WHAT YOU SHOULD DO – Pull out all of the lines below and reproduce them word for word, leaving out the pictures.

(EXCERPTED RECORDS)

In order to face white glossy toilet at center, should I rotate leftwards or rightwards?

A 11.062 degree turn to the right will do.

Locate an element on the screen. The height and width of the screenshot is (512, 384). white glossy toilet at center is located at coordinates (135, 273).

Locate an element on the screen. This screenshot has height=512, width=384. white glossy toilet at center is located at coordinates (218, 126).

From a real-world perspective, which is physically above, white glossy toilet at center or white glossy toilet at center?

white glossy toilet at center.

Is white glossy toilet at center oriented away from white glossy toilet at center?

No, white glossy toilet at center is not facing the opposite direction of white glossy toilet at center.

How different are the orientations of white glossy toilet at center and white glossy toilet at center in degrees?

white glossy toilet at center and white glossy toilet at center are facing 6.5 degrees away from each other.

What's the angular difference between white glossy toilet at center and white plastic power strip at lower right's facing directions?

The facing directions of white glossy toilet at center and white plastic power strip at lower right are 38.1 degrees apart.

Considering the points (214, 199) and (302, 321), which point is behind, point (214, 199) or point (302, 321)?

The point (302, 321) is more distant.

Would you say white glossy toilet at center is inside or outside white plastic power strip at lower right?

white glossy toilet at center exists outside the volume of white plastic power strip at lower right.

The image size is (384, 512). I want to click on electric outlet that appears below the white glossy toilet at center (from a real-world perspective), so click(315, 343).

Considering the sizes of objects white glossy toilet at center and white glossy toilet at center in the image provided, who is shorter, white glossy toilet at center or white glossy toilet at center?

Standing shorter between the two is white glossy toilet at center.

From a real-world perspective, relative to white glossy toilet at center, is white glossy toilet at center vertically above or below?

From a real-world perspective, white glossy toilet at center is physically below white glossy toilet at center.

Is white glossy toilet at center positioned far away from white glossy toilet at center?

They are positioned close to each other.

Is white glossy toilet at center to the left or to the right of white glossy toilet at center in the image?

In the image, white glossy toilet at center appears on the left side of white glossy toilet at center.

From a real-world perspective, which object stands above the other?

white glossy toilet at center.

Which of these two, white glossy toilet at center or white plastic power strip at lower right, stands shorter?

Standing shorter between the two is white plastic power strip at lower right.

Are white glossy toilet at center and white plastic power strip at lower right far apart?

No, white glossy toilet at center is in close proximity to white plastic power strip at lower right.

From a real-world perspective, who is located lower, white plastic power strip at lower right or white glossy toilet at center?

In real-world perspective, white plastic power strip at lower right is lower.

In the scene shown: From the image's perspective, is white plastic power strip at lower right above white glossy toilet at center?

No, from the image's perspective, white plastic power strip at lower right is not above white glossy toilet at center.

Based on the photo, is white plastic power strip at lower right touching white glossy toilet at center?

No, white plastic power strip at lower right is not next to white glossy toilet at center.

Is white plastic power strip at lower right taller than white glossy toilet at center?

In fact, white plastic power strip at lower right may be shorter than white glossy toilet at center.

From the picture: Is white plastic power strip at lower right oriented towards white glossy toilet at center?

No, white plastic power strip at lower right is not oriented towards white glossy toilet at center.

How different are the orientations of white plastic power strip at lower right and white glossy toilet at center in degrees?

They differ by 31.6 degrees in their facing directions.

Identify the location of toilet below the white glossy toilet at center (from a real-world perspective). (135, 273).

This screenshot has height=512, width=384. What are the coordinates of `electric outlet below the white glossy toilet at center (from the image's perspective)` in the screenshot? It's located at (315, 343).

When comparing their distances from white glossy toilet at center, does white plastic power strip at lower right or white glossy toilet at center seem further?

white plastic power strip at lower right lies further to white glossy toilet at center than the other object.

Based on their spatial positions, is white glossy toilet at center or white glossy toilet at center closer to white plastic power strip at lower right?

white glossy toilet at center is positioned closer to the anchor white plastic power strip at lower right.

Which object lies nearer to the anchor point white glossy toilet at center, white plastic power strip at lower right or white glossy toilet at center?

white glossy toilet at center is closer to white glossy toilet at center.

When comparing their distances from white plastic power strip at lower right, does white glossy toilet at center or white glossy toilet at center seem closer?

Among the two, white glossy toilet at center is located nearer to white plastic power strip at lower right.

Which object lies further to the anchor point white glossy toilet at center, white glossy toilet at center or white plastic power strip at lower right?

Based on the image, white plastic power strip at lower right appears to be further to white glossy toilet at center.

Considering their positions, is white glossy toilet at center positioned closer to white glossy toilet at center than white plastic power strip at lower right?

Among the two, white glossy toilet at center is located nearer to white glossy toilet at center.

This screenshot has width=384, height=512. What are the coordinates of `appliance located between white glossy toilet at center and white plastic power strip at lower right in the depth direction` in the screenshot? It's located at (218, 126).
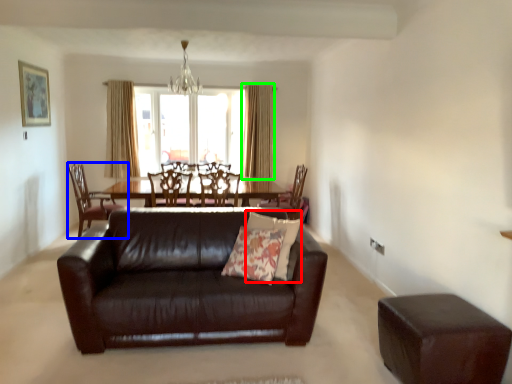
Question: Which is farther away from pillow (highlighted by a red box)? chair (highlighted by a blue box) or curtain (highlighted by a green box)?

Choices:
 (A) chair
 (B) curtain

Answer: (B)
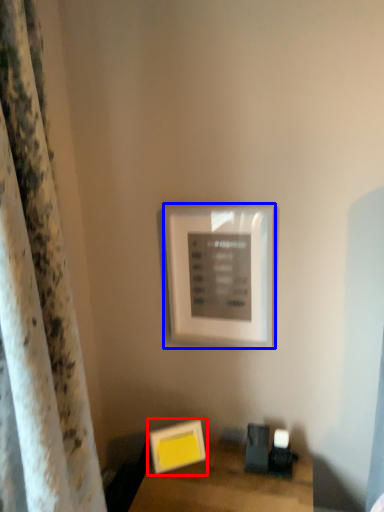
Question: Which point is closer to the camera, picture frame (highlighted by a red box) or picture frame (highlighted by a blue box)?

Choices:
 (A) picture frame
 (B) picture frame

Answer: (B)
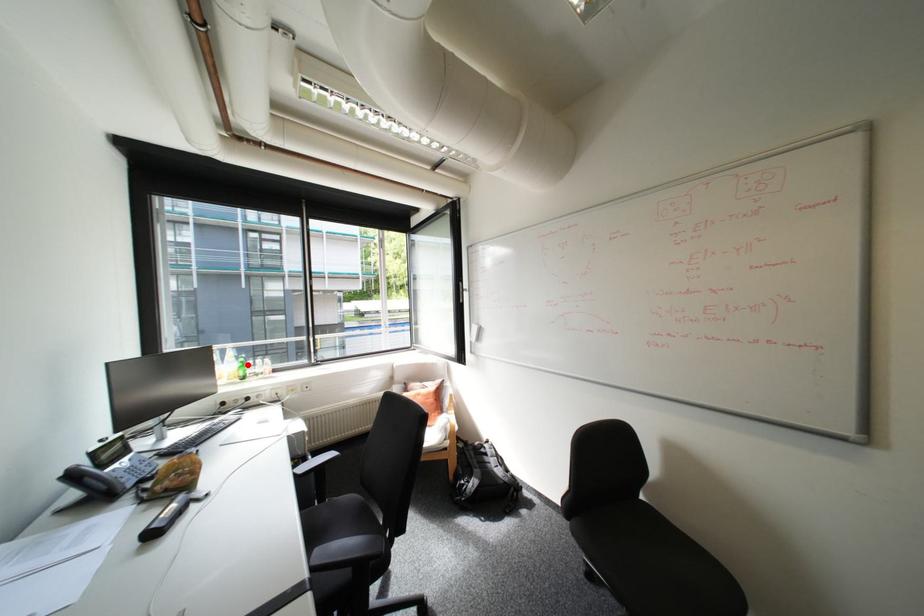
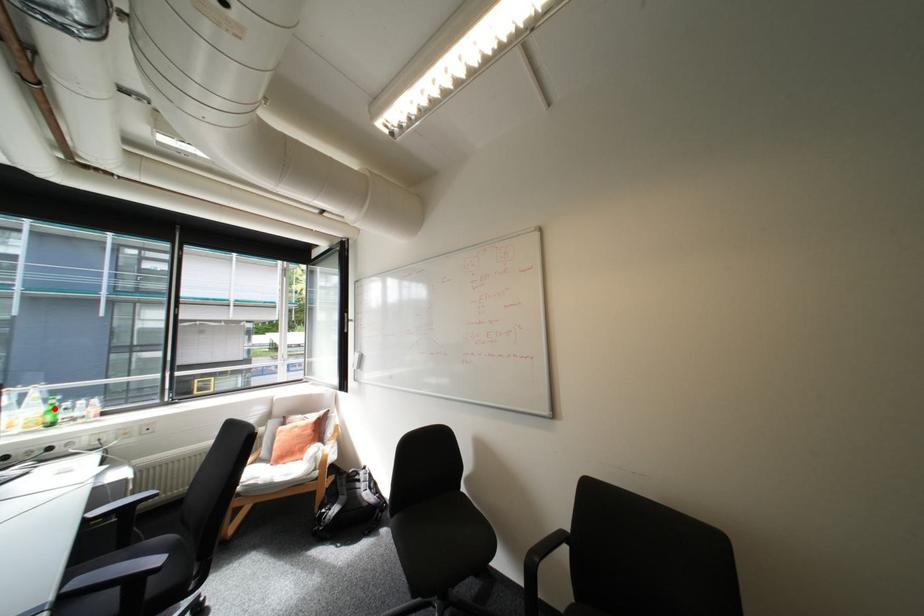
I am providing you with two images of the same scene from different viewpoints. A red point is marked on the first image and another point is marked on the second image. Do the highlighted points in image1 and image2 indicate the same real-world spot?

Yes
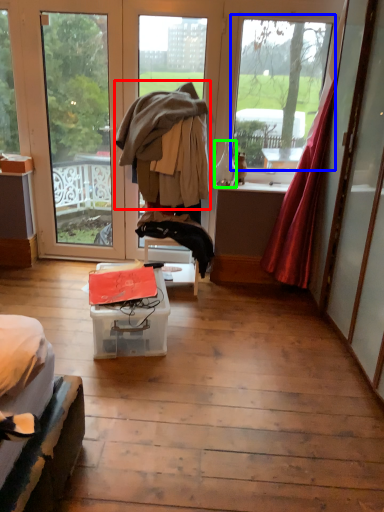
Question: Which object is positioned closest to jacket (highlighted by a red box)? Select from window (highlighted by a blue box) and bottle (highlighted by a green box).

Choices:
 (A) window
 (B) bottle

Answer: (B)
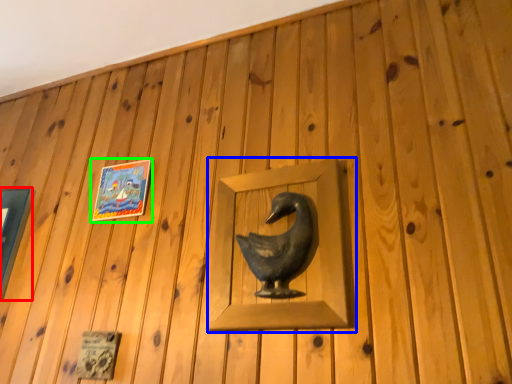
Question: Estimate the real-world distances between objects in this image. Which object is farther from picture frame (highlighted by a red box), sculpture (highlighted by a blue box) or picture frame (highlighted by a green box)?

Choices:
 (A) sculpture
 (B) picture frame

Answer: (A)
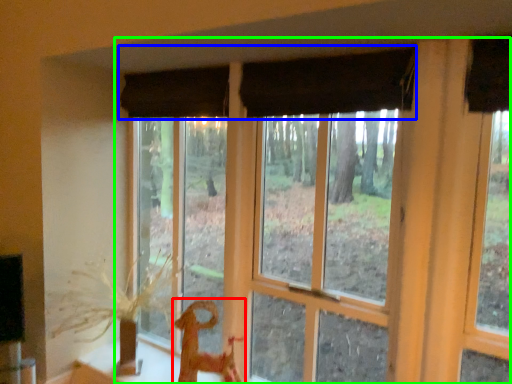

(End EXCERPTED RECORDS)

SOLUTION BELOW –
In order to face white glossy toilet at center, should I rotate leftwards or rightwards?

A 11.062 degree turn to the right will do.

Locate an element on the screen. The height and width of the screenshot is (512, 384). white glossy toilet at center is located at coordinates (135, 273).

Locate an element on the screen. This screenshot has height=512, width=384. white glossy toilet at center is located at coordinates (218, 126).

From a real-world perspective, which is physically above, white glossy toilet at center or white glossy toilet at center?

white glossy toilet at center.

Is white glossy toilet at center oriented away from white glossy toilet at center?

No, white glossy toilet at center is not facing the opposite direction of white glossy toilet at center.

How different are the orientations of white glossy toilet at center and white glossy toilet at center in degrees?

white glossy toilet at center and white glossy toilet at center are facing 6.5 degrees away from each other.

What's the angular difference between white glossy toilet at center and white plastic power strip at lower right's facing directions?

The facing directions of white glossy toilet at center and white plastic power strip at lower right are 38.1 degrees apart.

Considering the points (214, 199) and (302, 321), which point is behind, point (214, 199) or point (302, 321)?

The point (302, 321) is more distant.

Would you say white glossy toilet at center is inside or outside white plastic power strip at lower right?

white glossy toilet at center exists outside the volume of white plastic power strip at lower right.

The image size is (384, 512). I want to click on electric outlet that appears below the white glossy toilet at center (from a real-world perspective), so click(315, 343).

Considering the sizes of objects white glossy toilet at center and white glossy toilet at center in the image provided, who is shorter, white glossy toilet at center or white glossy toilet at center?

Standing shorter between the two is white glossy toilet at center.

From a real-world perspective, relative to white glossy toilet at center, is white glossy toilet at center vertically above or below?

From a real-world perspective, white glossy toilet at center is physically below white glossy toilet at center.

Is white glossy toilet at center positioned far away from white glossy toilet at center?

They are positioned close to each other.

Is white glossy toilet at center to the left or to the right of white glossy toilet at center in the image?

In the image, white glossy toilet at center appears on the left side of white glossy toilet at center.

From a real-world perspective, which object stands above the other?

white glossy toilet at center.

Which of these two, white glossy toilet at center or white plastic power strip at lower right, stands shorter?

Standing shorter between the two is white plastic power strip at lower right.

Are white glossy toilet at center and white plastic power strip at lower right far apart?

No, white glossy toilet at center is in close proximity to white plastic power strip at lower right.

From a real-world perspective, who is located lower, white plastic power strip at lower right or white glossy toilet at center?

In real-world perspective, white plastic power strip at lower right is lower.

In the scene shown: From the image's perspective, is white plastic power strip at lower right above white glossy toilet at center?

No, from the image's perspective, white plastic power strip at lower right is not above white glossy toilet at center.

Based on the photo, is white plastic power strip at lower right touching white glossy toilet at center?

No, white plastic power strip at lower right is not next to white glossy toilet at center.

Is white plastic power strip at lower right taller than white glossy toilet at center?

In fact, white plastic power strip at lower right may be shorter than white glossy toilet at center.

From the picture: Is white plastic power strip at lower right oriented towards white glossy toilet at center?

No, white plastic power strip at lower right is not oriented towards white glossy toilet at center.

How different are the orientations of white plastic power strip at lower right and white glossy toilet at center in degrees?

They differ by 31.6 degrees in their facing directions.

Identify the location of toilet below the white glossy toilet at center (from a real-world perspective). (135, 273).

This screenshot has height=512, width=384. What are the coordinates of `electric outlet below the white glossy toilet at center (from the image's perspective)` in the screenshot? It's located at (315, 343).

When comparing their distances from white glossy toilet at center, does white plastic power strip at lower right or white glossy toilet at center seem further?

white plastic power strip at lower right lies further to white glossy toilet at center than the other object.

Based on their spatial positions, is white glossy toilet at center or white glossy toilet at center closer to white plastic power strip at lower right?

white glossy toilet at center is positioned closer to the anchor white plastic power strip at lower right.

Which object lies nearer to the anchor point white glossy toilet at center, white plastic power strip at lower right or white glossy toilet at center?

white glossy toilet at center is closer to white glossy toilet at center.

When comparing their distances from white plastic power strip at lower right, does white glossy toilet at center or white glossy toilet at center seem closer?

Among the two, white glossy toilet at center is located nearer to white plastic power strip at lower right.

Which object lies further to the anchor point white glossy toilet at center, white glossy toilet at center or white plastic power strip at lower right?

Based on the image, white plastic power strip at lower right appears to be further to white glossy toilet at center.

Considering their positions, is white glossy toilet at center positioned closer to white glossy toilet at center than white plastic power strip at lower right?

Among the two, white glossy toilet at center is located nearer to white glossy toilet at center.

This screenshot has width=384, height=512. What are the coordinates of `appliance located between white glossy toilet at center and white plastic power strip at lower right in the depth direction` in the screenshot? It's located at (218, 126).
Question: Which is farther away from pillow (highlighted by a red box)? chair (highlighted by a blue box) or curtain (highlighted by a green box)?

Choices:
 (A) chair
 (B) curtain

Answer: (B)
Question: Which point is closer to the camera, picture frame (highlighted by a red box) or picture frame (highlighted by a blue box)?

Choices:
 (A) picture frame
 (B) picture frame

Answer: (B)
I am providing you with two images of the same scene from different viewpoints. A red point is marked on the first image and another point is marked on the second image. Do the highlighted points in image1 and image2 indicate the same real-world spot?

Yes
Question: Which object is positioned closest to jacket (highlighted by a red box)? Select from window (highlighted by a blue box) and bottle (highlighted by a green box).

Choices:
 (A) window
 (B) bottle

Answer: (B)
Question: Estimate the real-world distances between objects in this image. Which object is farther from picture frame (highlighted by a red box), sculpture (highlighted by a blue box) or picture frame (highlighted by a green box)?

Choices:
 (A) sculpture
 (B) picture frame

Answer: (A)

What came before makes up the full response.